**Exercise directions**
Only the lines from the one containing "turquoise stacking toy: 9 -> 6" to the end of the records belong in the answer; repeat them exactly and drop the pictures.

**Record set**
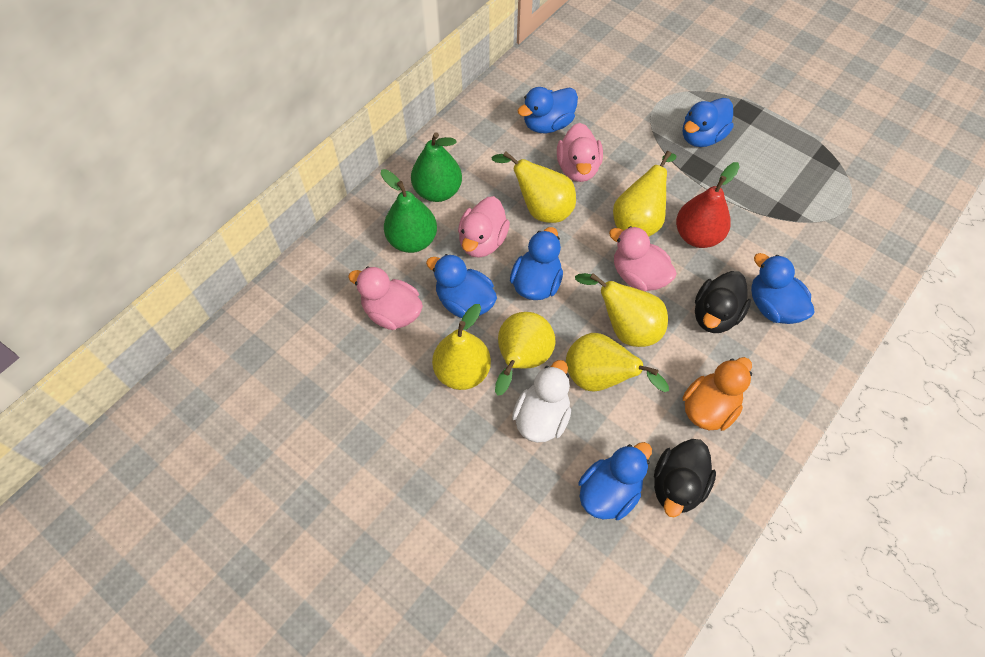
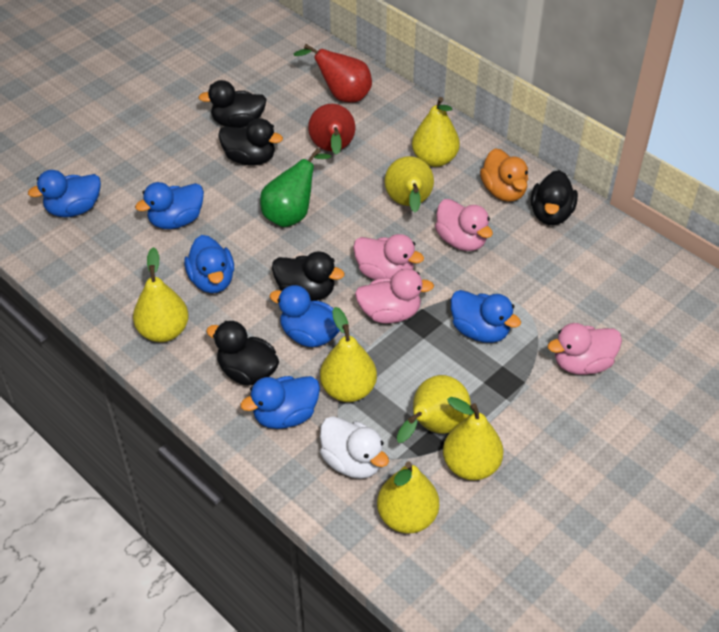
black duck: 2 -> 5
green pear: 2 -> 1
red pear: 1 -> 2
yellow pear: 6 -> 7

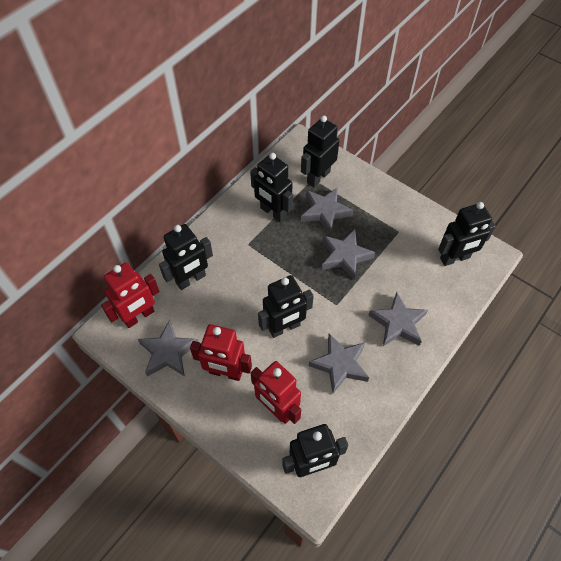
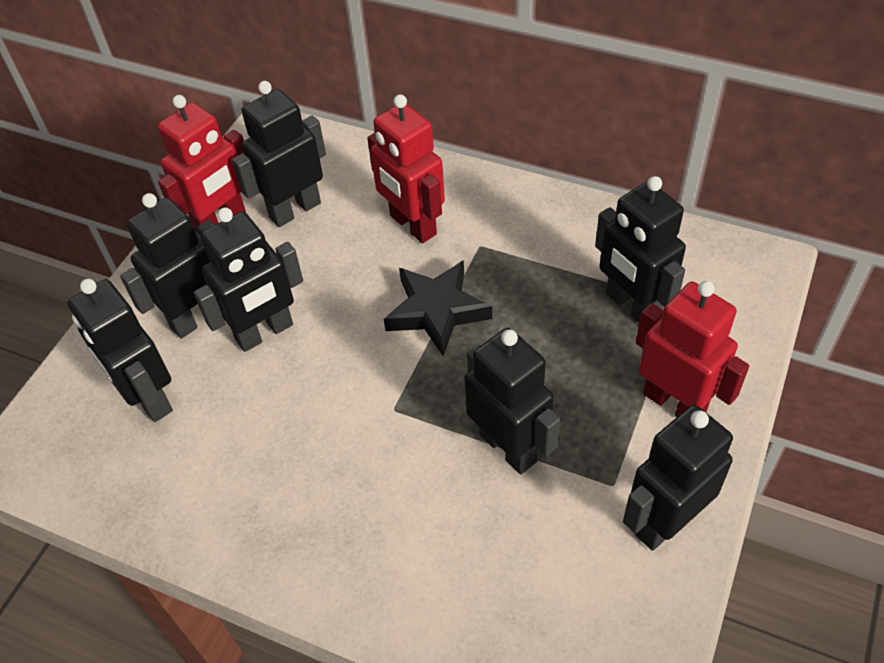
black robot: 6 -> 7
black star: 0 -> 1
grey star: 5 -> 0

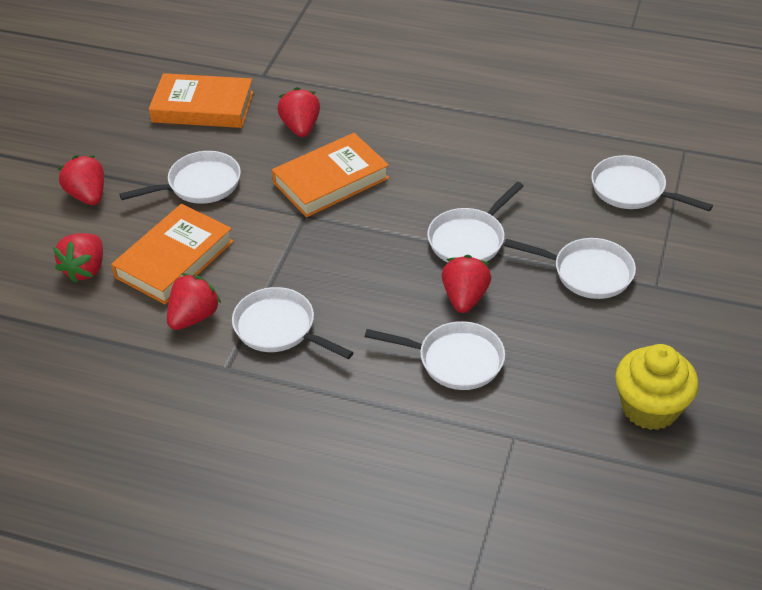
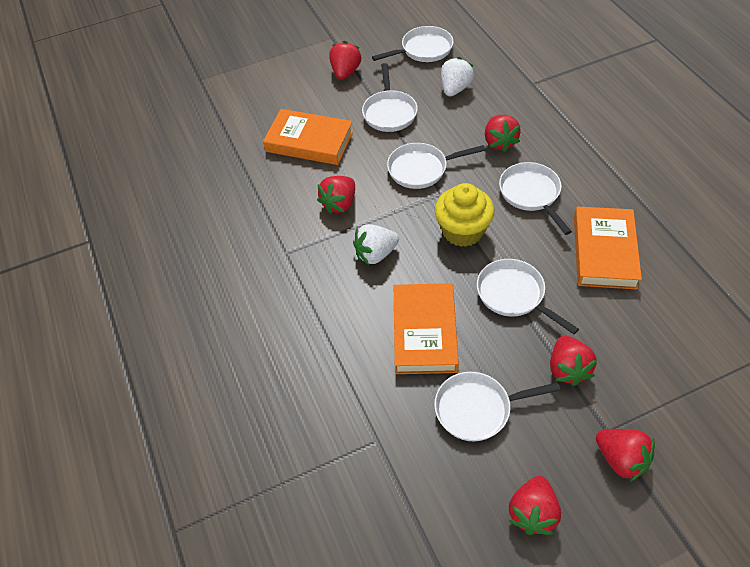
red strawberry: 5 -> 6
white strawberry: 0 -> 2

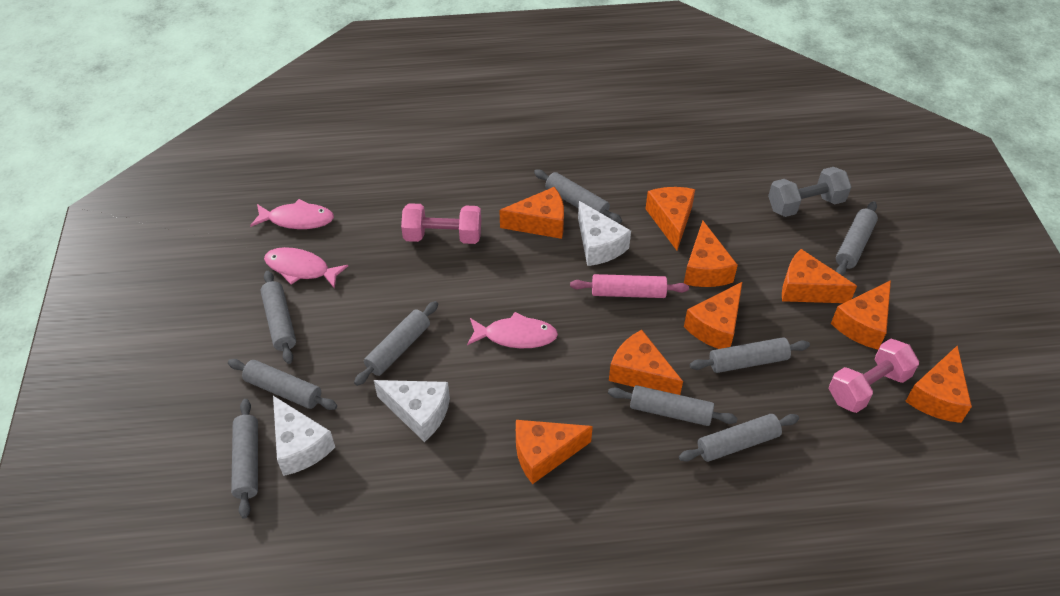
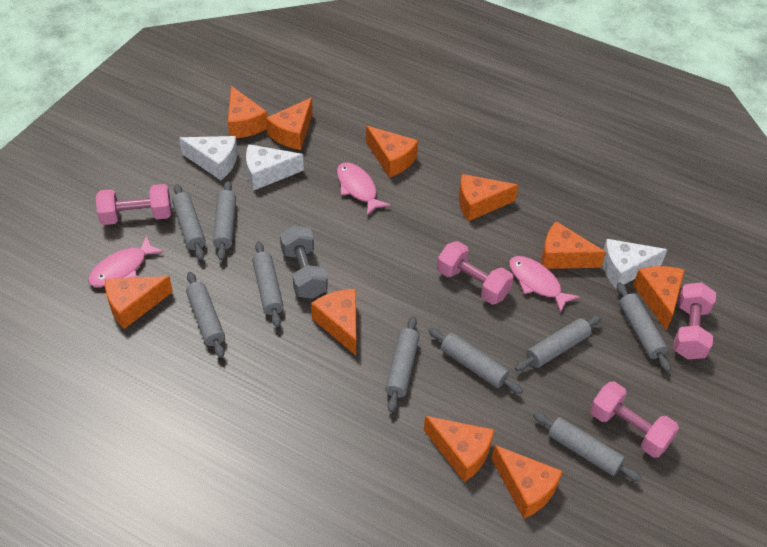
orange cheese: 9 -> 10
pink dumbbell: 2 -> 4
pink rolling pin: 1 -> 0

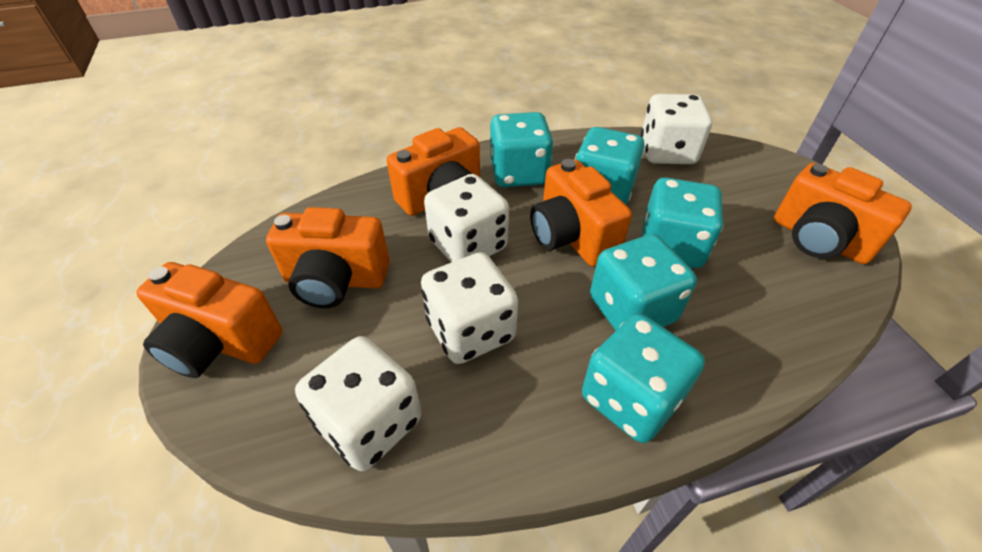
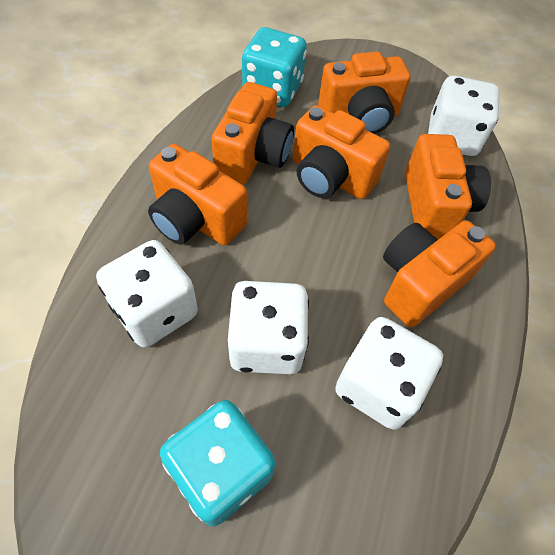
orange camera: 5 -> 6
turquoise dice: 5 -> 2

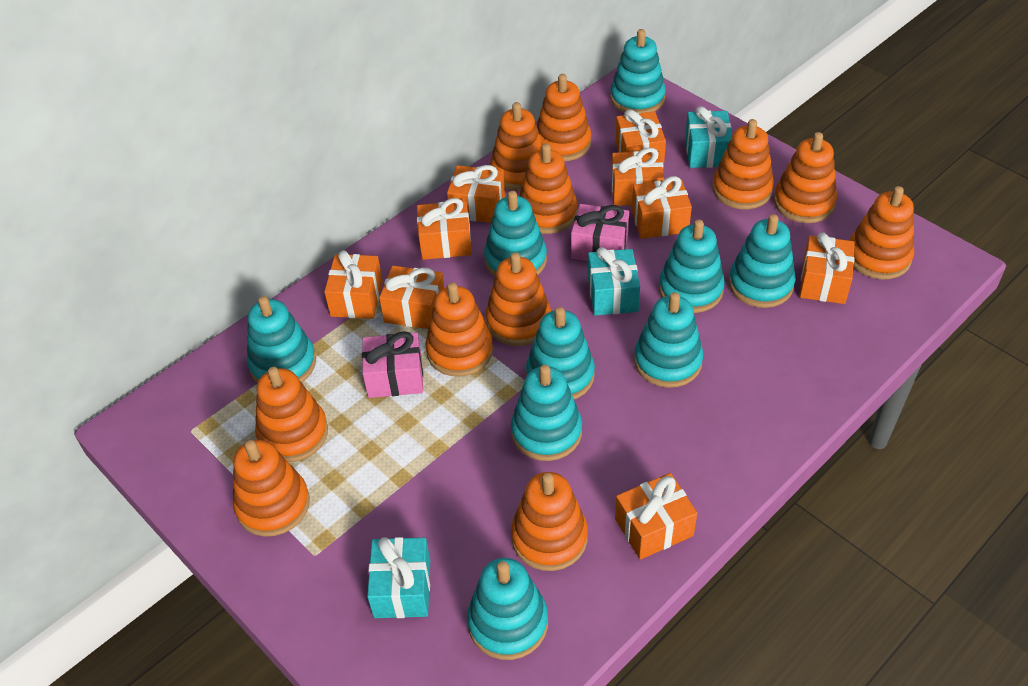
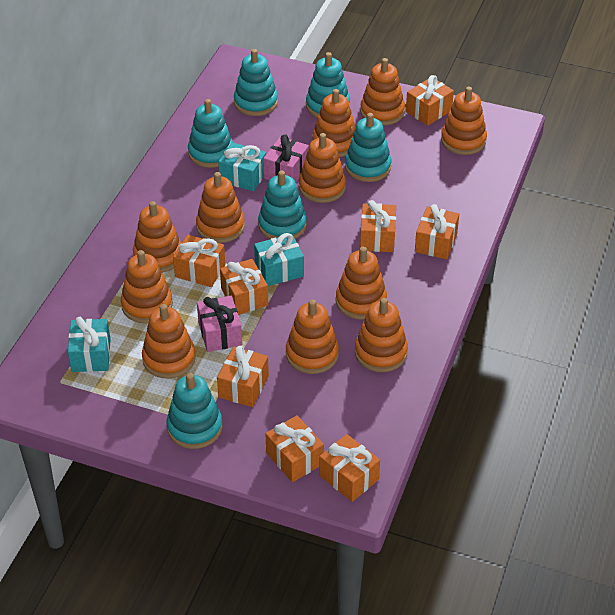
orange gift: 9 -> 8
turquoise stacking toy: 9 -> 6

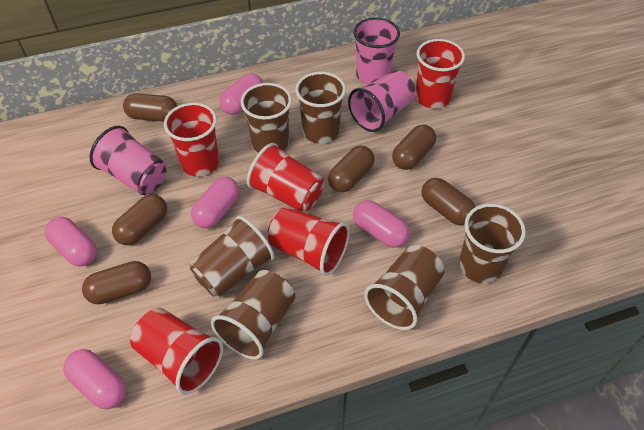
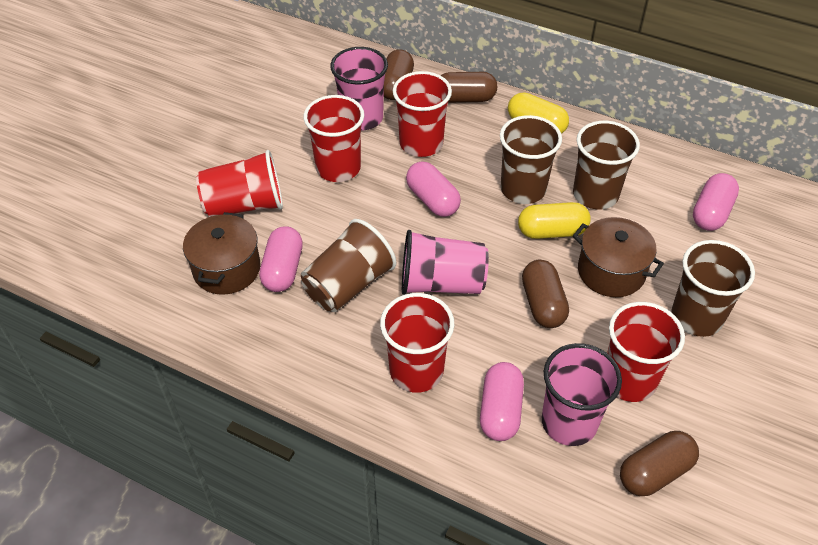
brown capsule: 6 -> 4
brown cup: 6 -> 4
brown pot: 0 -> 2
pink capsule: 5 -> 4
yellow capsule: 0 -> 2

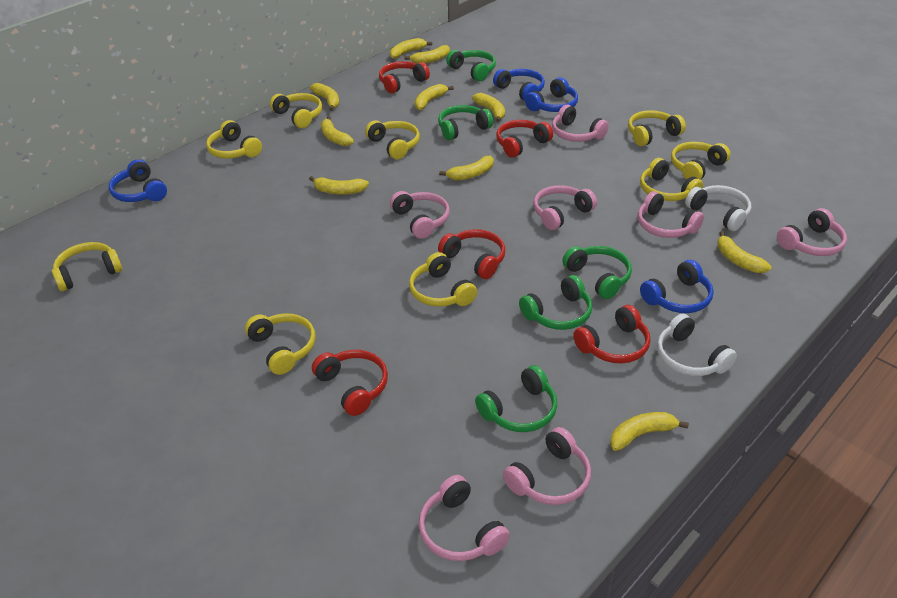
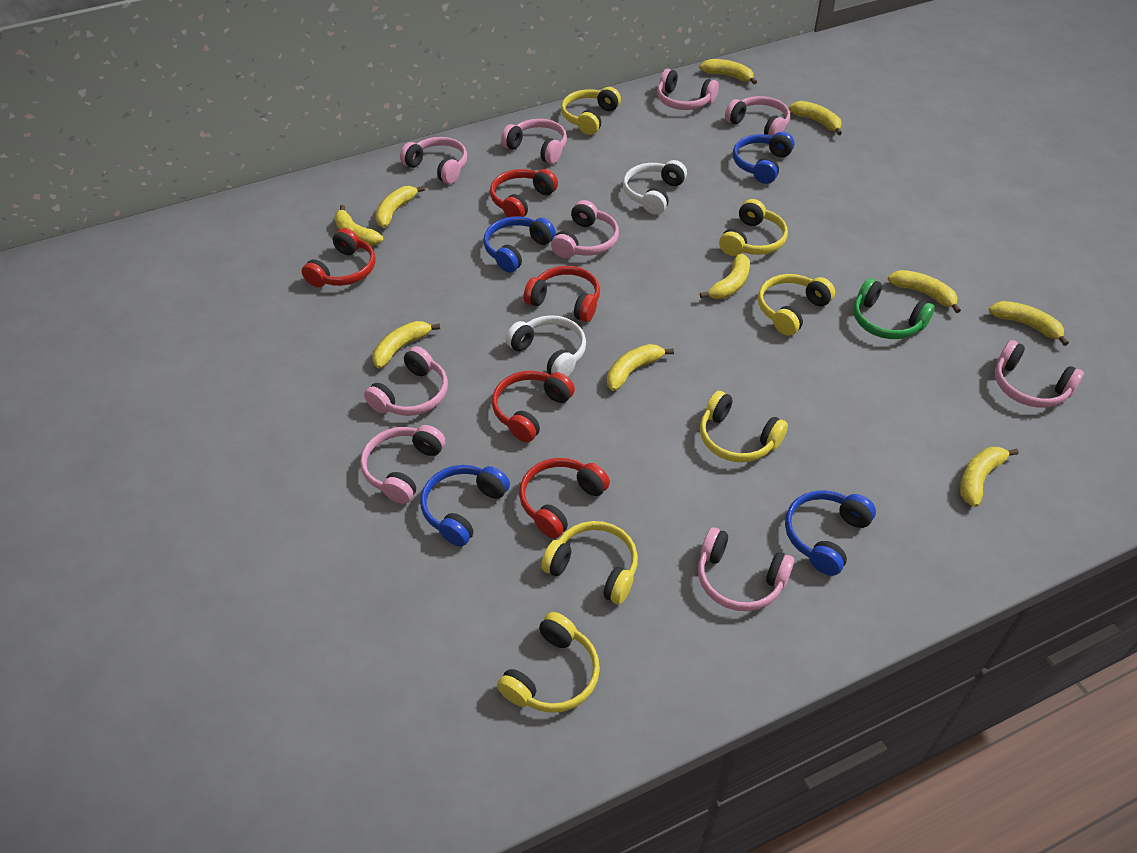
green headphones: 5 -> 1
pink headphones: 7 -> 9
yellow headphones: 9 -> 6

**Result of the task**
turquoise stacking toy: 9 -> 6

brown capsule: 6 -> 4
brown cup: 6 -> 4
brown pot: 0 -> 2
pink capsule: 5 -> 4
yellow capsule: 0 -> 2

green headphones: 5 -> 1
pink headphones: 7 -> 9
yellow headphones: 9 -> 6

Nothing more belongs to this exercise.